*Instruction*
Quote the entries below from the line with "none -> black jar [157,64,217,134]" through the line with "grey lamp [521,243,623,394]", both ends included, and only those lines.
[[ Data for analysis open ]]
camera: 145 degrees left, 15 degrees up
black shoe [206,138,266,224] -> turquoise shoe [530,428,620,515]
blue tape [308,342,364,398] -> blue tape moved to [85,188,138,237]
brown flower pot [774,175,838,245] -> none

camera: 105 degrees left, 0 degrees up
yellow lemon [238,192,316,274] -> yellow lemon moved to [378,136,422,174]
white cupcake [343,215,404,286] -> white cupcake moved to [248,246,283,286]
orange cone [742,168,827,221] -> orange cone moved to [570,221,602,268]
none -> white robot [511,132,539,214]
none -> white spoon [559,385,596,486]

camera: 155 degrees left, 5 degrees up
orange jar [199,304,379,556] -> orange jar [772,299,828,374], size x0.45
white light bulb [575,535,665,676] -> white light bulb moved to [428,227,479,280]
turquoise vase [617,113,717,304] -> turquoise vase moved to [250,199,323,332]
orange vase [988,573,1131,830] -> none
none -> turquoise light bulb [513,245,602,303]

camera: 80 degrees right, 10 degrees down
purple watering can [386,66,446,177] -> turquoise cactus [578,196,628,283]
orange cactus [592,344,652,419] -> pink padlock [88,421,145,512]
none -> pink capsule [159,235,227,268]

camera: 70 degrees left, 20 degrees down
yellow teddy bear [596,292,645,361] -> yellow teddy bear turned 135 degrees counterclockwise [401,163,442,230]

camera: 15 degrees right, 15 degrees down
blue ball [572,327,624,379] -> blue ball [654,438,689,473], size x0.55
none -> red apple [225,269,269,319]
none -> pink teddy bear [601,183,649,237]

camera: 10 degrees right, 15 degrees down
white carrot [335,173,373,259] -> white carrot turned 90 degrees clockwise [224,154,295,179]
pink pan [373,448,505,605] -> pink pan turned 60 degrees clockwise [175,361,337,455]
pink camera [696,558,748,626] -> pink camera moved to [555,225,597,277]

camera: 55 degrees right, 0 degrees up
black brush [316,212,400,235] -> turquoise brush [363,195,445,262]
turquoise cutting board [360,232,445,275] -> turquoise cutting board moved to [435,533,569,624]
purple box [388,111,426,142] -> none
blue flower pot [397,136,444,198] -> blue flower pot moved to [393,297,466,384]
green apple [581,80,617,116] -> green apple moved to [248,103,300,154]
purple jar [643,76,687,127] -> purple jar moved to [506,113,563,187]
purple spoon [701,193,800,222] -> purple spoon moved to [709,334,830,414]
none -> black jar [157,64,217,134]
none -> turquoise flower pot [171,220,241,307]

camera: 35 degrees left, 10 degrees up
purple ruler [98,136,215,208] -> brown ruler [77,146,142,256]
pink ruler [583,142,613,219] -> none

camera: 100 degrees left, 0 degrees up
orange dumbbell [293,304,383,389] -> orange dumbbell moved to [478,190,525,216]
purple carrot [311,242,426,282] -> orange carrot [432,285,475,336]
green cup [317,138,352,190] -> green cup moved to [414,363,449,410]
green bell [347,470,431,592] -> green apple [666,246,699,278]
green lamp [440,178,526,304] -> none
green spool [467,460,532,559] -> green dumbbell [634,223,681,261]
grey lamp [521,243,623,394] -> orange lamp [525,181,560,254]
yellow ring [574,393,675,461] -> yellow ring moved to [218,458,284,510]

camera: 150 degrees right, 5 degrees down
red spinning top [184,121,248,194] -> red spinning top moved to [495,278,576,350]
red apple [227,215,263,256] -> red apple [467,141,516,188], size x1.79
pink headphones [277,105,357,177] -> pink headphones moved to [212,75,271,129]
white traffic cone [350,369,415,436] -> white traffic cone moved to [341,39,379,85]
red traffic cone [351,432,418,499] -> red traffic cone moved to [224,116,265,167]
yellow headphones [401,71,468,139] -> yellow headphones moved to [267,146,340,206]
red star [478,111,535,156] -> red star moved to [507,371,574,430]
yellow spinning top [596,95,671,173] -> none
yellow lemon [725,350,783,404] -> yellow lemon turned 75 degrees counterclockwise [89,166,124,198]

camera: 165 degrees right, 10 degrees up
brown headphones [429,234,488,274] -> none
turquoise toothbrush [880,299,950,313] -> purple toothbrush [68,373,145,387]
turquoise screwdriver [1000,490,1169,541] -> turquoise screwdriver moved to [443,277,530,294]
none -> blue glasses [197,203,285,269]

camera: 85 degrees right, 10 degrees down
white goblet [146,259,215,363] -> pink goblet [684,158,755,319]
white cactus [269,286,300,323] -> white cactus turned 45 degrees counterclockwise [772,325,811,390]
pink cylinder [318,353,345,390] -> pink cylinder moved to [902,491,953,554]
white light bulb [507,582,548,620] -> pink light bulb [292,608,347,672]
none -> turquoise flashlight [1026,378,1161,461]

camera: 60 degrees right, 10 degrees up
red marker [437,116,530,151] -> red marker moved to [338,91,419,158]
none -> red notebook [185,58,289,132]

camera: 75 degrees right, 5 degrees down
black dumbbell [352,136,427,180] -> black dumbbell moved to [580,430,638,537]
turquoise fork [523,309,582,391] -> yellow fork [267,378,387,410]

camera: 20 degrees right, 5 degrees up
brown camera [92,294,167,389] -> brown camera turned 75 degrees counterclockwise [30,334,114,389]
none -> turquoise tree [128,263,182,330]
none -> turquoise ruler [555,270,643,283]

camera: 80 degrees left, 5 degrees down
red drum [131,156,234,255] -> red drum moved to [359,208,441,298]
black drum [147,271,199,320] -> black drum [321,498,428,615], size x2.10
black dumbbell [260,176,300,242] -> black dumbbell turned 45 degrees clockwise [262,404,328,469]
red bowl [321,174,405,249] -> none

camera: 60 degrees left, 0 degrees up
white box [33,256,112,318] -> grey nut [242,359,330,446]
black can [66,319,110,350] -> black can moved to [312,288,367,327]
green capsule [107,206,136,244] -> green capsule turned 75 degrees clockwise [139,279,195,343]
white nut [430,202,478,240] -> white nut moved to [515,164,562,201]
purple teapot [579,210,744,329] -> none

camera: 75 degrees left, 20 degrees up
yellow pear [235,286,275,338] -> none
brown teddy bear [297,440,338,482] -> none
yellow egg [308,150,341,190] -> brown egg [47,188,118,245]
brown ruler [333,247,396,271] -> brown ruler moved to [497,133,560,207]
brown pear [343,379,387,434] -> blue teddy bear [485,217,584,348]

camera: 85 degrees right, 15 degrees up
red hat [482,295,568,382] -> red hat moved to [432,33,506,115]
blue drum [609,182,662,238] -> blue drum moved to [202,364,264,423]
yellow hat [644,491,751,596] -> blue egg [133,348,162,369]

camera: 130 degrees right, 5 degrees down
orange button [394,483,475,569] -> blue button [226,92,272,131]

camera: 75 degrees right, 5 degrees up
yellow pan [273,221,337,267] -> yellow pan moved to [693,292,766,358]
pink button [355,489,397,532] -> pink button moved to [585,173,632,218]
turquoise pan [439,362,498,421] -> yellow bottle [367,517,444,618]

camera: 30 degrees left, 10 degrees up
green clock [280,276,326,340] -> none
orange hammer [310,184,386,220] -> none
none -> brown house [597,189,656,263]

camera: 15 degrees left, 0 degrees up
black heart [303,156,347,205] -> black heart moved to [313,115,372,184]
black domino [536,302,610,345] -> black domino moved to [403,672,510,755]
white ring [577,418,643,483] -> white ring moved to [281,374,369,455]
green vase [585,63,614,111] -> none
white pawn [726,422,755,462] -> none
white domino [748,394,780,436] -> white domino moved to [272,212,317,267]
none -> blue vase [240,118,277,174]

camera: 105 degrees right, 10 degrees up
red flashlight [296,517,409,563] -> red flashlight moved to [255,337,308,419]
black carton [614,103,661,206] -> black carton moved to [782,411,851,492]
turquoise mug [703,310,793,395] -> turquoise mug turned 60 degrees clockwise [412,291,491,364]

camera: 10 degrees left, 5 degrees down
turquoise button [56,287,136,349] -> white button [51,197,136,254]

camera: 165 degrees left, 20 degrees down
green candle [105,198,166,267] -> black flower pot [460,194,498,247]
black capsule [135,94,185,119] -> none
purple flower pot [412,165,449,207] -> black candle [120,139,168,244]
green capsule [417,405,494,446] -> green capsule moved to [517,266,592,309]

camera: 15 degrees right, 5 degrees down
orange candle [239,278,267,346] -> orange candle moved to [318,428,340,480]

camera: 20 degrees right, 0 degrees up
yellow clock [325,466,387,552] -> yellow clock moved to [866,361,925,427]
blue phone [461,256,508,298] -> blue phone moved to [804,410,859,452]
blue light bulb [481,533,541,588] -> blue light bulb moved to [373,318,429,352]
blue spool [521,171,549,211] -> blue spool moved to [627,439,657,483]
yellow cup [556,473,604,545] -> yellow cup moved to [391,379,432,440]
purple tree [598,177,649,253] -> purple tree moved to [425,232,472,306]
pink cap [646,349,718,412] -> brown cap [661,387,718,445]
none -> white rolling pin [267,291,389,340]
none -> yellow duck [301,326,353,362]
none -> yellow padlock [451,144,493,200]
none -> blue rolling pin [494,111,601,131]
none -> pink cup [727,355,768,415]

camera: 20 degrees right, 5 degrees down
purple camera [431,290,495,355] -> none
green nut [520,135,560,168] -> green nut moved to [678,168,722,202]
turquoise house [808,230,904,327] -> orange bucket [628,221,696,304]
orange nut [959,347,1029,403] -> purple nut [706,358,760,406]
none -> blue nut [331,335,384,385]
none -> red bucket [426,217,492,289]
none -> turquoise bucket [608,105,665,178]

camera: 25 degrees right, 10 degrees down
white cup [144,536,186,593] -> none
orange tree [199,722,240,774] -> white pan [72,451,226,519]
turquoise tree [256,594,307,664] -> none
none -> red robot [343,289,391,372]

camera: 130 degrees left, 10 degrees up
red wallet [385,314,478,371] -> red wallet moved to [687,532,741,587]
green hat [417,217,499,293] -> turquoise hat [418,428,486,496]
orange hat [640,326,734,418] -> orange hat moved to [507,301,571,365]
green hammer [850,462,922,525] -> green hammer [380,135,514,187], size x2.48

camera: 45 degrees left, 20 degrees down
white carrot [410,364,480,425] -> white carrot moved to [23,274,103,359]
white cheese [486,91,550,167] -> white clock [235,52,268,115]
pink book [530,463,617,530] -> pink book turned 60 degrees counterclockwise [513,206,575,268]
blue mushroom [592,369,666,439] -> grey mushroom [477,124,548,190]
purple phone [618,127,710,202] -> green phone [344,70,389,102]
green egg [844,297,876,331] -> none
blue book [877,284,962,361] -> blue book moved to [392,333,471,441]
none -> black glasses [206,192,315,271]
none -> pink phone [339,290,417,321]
[[ Data for analysis closed ]]
*Task result*
none -> black jar [157,64,217,134]
none -> turquoise flower pot [171,220,241,307]

camera: 35 degrees left, 10 degrees up
purple ruler [98,136,215,208] -> brown ruler [77,146,142,256]
pink ruler [583,142,613,219] -> none

camera: 100 degrees left, 0 degrees up
orange dumbbell [293,304,383,389] -> orange dumbbell moved to [478,190,525,216]
purple carrot [311,242,426,282] -> orange carrot [432,285,475,336]
green cup [317,138,352,190] -> green cup moved to [414,363,449,410]
green bell [347,470,431,592] -> green apple [666,246,699,278]
green lamp [440,178,526,304] -> none
green spool [467,460,532,559] -> green dumbbell [634,223,681,261]
grey lamp [521,243,623,394] -> orange lamp [525,181,560,254]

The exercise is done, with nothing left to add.